§ **Job**
Leave out the pictures, and quote exactly the lines running from the one with "Find anything that" through the last line of the entries below.

Data records
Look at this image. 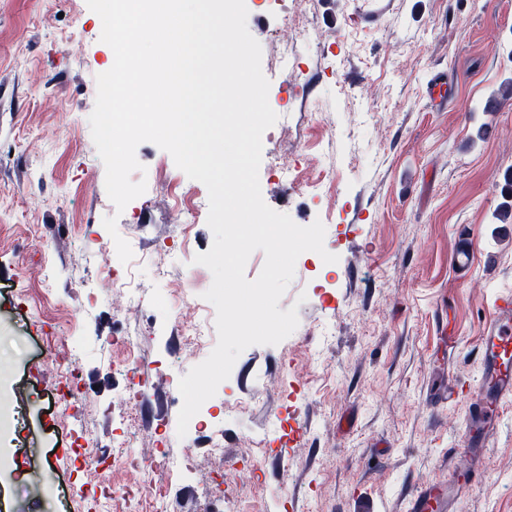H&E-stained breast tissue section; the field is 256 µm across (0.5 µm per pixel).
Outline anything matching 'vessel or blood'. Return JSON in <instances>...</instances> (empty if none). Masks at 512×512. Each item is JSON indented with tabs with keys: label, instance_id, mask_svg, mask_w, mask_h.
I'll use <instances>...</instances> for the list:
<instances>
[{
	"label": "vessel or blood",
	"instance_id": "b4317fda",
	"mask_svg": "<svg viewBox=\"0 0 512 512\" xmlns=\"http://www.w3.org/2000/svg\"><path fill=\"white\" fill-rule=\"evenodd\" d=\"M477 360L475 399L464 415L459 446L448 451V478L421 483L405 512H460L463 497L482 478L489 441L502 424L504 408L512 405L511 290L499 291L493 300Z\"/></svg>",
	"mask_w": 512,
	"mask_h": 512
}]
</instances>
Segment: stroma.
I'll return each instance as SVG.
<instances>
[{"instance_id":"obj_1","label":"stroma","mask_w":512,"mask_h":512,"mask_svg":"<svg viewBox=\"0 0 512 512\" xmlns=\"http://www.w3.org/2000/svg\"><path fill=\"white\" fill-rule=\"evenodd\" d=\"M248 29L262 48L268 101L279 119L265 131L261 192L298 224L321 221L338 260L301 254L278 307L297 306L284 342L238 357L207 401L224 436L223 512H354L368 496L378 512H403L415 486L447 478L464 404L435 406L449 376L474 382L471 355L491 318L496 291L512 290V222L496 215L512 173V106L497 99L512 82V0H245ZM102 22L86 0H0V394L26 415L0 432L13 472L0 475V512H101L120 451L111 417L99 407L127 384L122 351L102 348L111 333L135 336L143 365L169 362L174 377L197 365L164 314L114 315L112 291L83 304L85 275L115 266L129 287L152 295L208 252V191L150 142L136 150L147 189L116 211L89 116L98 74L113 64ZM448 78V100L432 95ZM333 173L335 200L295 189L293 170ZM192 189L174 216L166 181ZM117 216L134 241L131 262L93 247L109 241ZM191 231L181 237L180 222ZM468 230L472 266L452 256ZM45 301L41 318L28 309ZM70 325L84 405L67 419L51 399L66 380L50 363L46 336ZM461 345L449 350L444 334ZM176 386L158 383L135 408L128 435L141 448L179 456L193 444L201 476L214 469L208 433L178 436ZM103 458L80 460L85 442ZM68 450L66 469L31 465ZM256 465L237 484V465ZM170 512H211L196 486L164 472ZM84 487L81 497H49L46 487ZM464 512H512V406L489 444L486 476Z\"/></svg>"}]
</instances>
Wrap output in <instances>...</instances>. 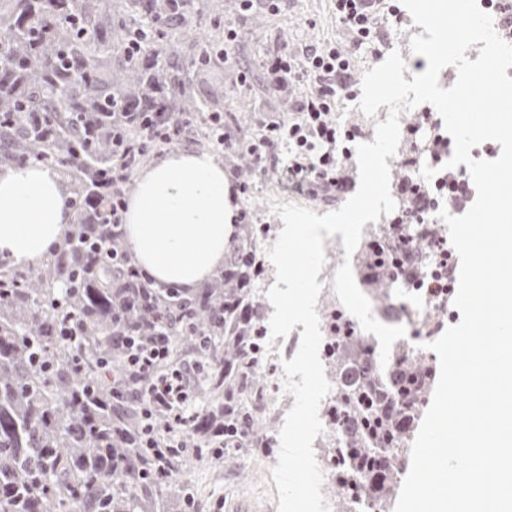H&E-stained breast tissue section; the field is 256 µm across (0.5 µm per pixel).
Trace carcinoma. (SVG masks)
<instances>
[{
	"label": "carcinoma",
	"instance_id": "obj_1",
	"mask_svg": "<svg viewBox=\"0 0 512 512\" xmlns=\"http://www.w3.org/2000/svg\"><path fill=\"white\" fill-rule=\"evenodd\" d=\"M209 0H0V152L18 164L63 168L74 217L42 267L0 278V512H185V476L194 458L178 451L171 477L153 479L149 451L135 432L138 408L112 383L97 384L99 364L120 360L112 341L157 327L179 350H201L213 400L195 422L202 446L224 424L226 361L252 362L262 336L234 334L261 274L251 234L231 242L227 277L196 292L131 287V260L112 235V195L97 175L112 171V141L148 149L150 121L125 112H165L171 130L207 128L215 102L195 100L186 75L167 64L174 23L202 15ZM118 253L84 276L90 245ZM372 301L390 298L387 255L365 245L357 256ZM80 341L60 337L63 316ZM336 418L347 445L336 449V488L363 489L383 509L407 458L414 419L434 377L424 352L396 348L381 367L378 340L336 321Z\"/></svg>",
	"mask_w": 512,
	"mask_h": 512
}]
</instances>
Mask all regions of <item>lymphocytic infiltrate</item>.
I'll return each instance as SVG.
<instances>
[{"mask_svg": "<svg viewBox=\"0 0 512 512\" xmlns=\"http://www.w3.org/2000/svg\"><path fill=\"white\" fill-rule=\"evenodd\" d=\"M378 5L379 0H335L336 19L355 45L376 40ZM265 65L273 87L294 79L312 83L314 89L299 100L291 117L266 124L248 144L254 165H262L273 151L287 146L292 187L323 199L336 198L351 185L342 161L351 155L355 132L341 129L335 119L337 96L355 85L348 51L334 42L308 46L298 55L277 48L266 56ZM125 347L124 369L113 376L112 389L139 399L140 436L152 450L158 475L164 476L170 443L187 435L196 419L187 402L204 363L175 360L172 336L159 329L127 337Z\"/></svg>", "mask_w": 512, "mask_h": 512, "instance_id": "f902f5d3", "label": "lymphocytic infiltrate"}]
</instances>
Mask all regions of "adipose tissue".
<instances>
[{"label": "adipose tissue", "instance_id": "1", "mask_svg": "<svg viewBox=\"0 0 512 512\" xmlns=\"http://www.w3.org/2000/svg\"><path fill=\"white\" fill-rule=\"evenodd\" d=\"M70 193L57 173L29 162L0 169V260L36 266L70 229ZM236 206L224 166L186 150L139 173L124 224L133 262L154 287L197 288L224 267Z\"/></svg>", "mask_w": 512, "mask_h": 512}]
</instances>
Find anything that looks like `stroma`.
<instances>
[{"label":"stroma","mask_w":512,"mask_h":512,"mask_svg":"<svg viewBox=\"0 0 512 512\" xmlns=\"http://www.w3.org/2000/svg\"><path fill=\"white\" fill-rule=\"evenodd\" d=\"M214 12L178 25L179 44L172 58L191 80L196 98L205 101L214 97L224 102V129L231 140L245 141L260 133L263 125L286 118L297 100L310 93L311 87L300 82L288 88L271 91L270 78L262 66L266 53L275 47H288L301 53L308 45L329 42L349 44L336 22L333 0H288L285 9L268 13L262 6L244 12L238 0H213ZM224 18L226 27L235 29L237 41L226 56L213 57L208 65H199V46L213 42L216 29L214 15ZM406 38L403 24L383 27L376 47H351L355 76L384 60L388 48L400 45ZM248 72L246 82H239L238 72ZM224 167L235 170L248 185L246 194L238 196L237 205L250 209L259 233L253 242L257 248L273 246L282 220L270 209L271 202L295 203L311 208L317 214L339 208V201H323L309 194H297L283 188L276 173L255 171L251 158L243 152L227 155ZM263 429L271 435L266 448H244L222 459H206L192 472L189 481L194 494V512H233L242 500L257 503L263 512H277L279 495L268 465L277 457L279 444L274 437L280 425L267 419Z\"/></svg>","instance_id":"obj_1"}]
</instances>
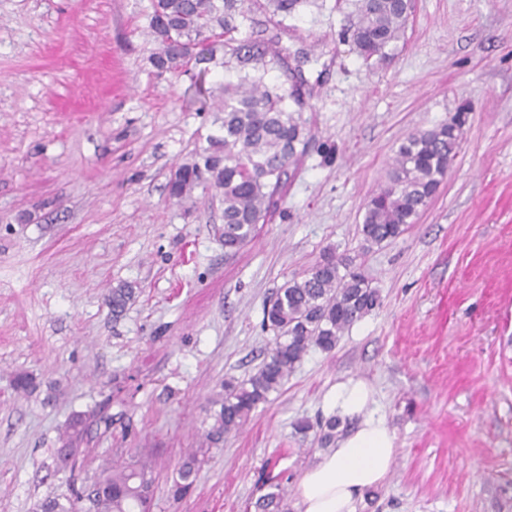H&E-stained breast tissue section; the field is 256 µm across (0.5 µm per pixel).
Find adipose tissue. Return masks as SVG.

§ **The solution**
Find anything that looks like `stroma`.
<instances>
[{"label":"stroma","mask_w":512,"mask_h":512,"mask_svg":"<svg viewBox=\"0 0 512 512\" xmlns=\"http://www.w3.org/2000/svg\"><path fill=\"white\" fill-rule=\"evenodd\" d=\"M214 12L178 25L179 44L172 58L191 80L196 98L205 101L214 97L224 102V129L231 140L245 141L260 133L263 125L286 118L297 100L310 93L311 87L300 82L288 88L271 91L270 78L262 66L266 53L275 47H288L301 53L308 45L329 42L349 44L336 22L333 0H288L285 9L268 13L262 6L244 12L238 0H213ZM224 18L226 27L235 29L237 41L226 56L213 57L208 65H199V46L213 42L216 29L214 15ZM406 38L403 24L383 27L376 47H351L355 76L384 60L388 48L400 45ZM248 72L246 82H239L238 72ZM224 167L235 170L248 185L246 194L238 196L237 205L250 209L259 233L253 242L257 248L273 246L282 220L270 209L271 202L295 203L311 208L317 214L339 208V201H323L309 194H297L283 188L276 173L255 171L251 158L243 152L227 155ZM263 429L271 435L266 448H244L222 459H206L192 472L189 481L194 494V512H233L242 500L257 503L263 512H277L279 495L268 465L277 457L279 444L274 437L280 425L267 419Z\"/></svg>","instance_id":"obj_1"}]
</instances>
H&E-stained breast tissue section; the field is 256 µm across (0.5 µm per pixel).
Find adipose tissue. Return masks as SVG.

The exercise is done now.